§ To do
At the line that contains "moved | black_phone", begin setting down every line word for word, and stop after the last line of the listing.

◆ ◆ ◆ ◆

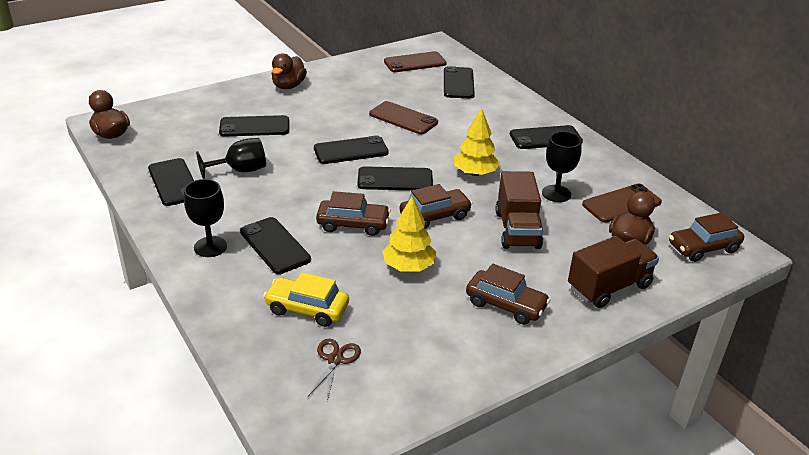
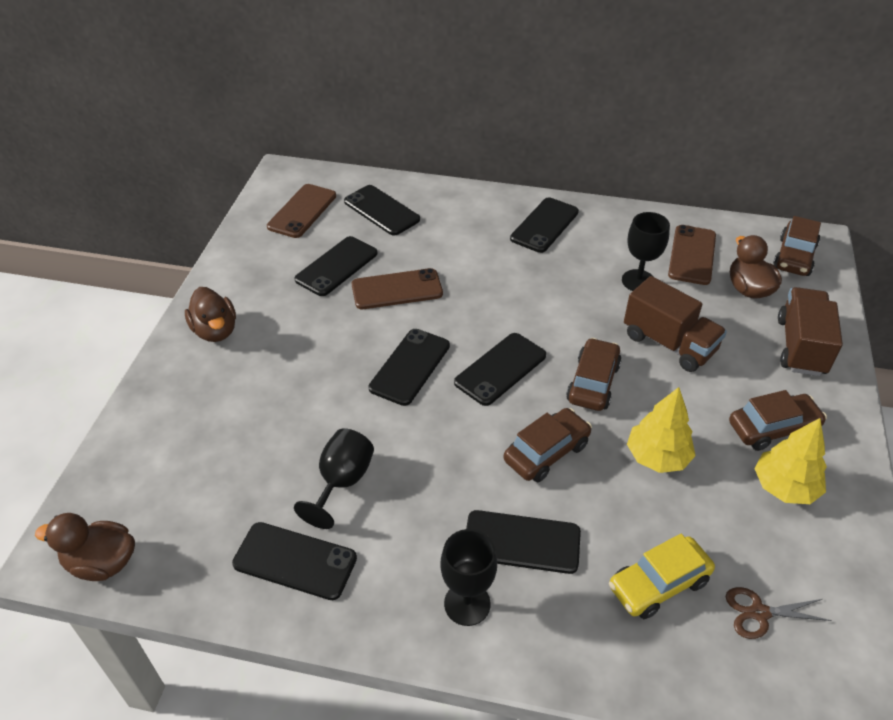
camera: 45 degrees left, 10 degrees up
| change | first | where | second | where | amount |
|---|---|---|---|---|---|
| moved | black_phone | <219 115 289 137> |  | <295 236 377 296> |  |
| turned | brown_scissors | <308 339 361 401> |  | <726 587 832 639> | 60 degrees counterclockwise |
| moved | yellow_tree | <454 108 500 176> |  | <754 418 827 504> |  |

◆ ◆ ◆ ◆

§ Response below
| moved | black_phone | <219 115 289 137> |  | <295 236 377 296> |  |
| turned | brown_scissors | <308 339 361 401> |  | <726 587 832 639> | 60 degrees counterclockwise |
| moved | yellow_tree | <454 108 500 176> |  | <754 418 827 504> |  |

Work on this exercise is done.